_INSTRUCTIONS FOR THE TASK_: From the data that follows, set down exactly the lines from the one with "R111: 27k (N10, N11) -> 27k (N6, N10)" through the one with "R106: 110k (N4, N10) -> none", counting both. Pictures stay out.

_PROVIDED RECORDS_:
◇ ◇ ◇
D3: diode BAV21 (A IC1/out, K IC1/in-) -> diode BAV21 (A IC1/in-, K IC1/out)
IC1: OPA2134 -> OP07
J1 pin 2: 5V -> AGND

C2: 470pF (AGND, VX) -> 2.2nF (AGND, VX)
◇ ◇ ◇
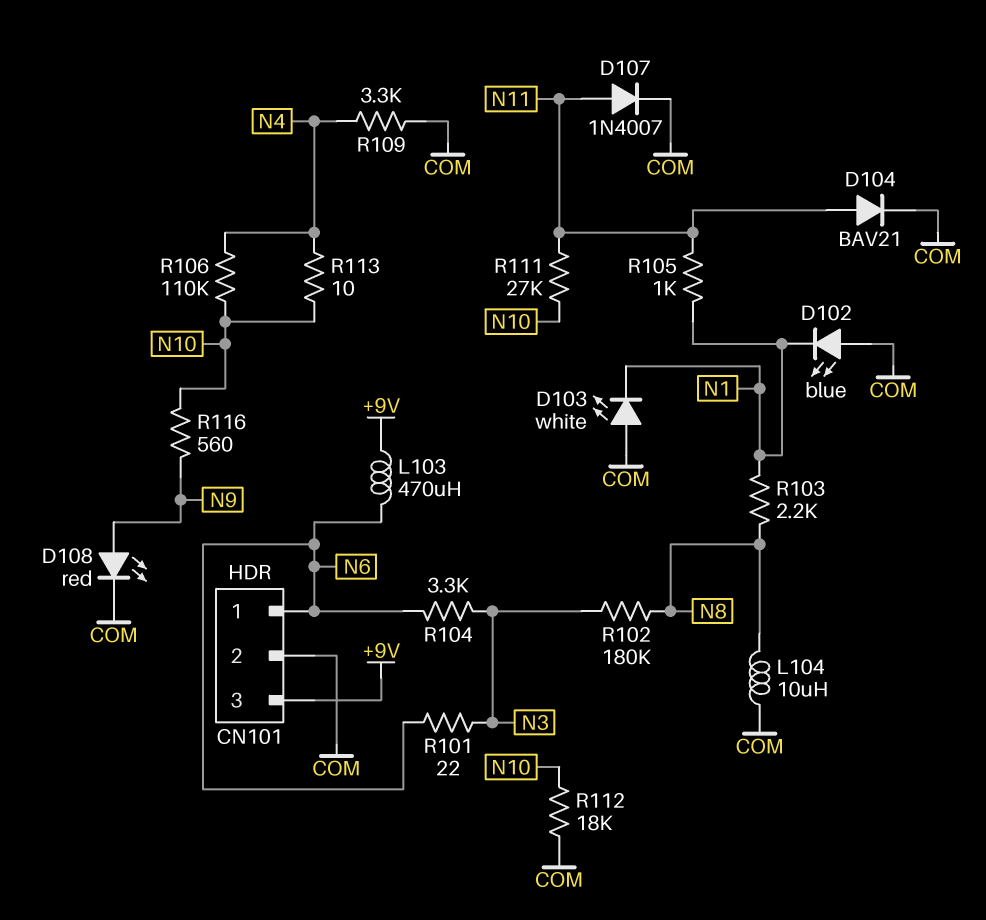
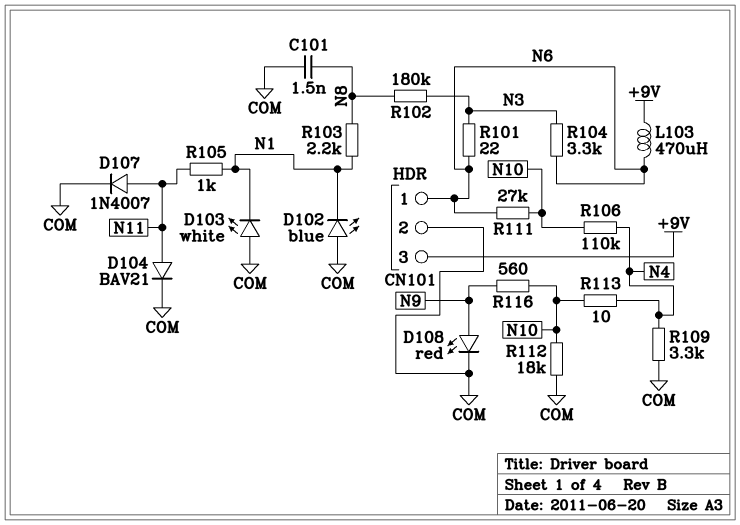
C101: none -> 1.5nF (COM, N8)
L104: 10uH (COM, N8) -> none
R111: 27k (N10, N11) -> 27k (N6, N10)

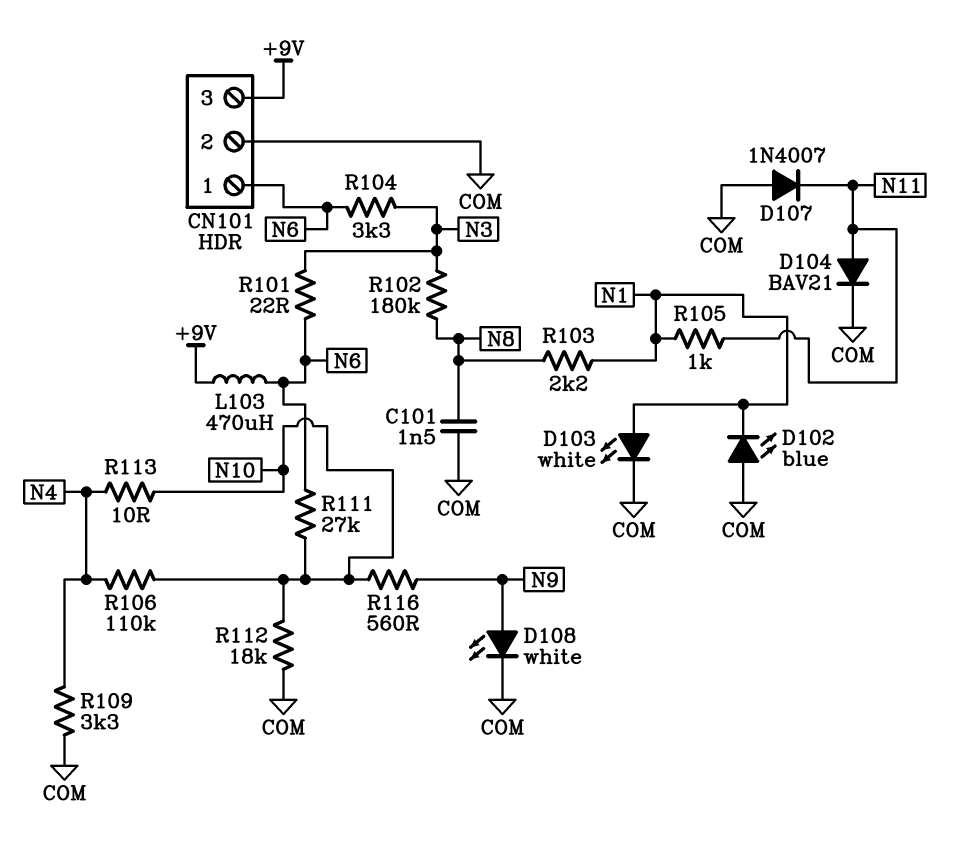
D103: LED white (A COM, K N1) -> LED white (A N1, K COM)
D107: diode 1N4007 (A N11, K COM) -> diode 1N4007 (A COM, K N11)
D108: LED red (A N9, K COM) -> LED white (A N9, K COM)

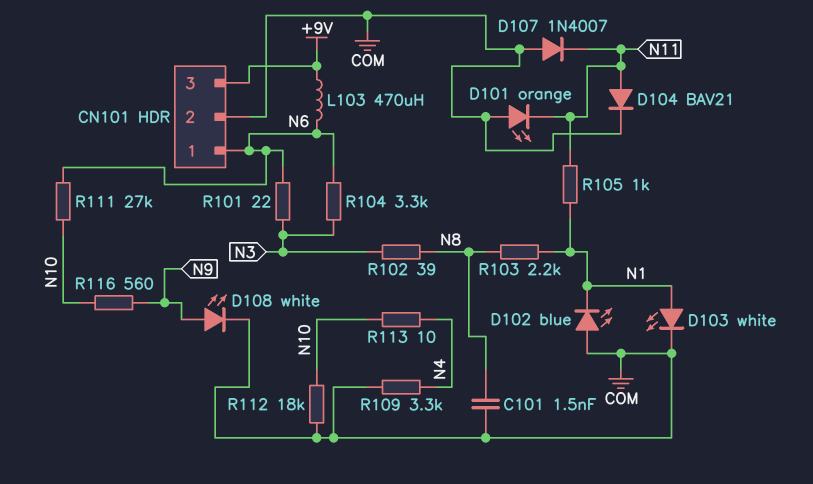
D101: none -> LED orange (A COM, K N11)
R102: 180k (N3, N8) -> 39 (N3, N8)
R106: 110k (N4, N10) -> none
◇ ◇ ◇
_WRITTEN RESPONSE_:
R111: 27k (N10, N11) -> 27k (N6, N10)

D103: LED white (A COM, K N1) -> LED white (A N1, K COM)
D107: diode 1N4007 (A N11, K COM) -> diode 1N4007 (A COM, K N11)
D108: LED red (A N9, K COM) -> LED white (A N9, K COM)

D101: none -> LED orange (A COM, K N11)
R102: 180k (N3, N8) -> 39 (N3, N8)
R106: 110k (N4, N10) -> none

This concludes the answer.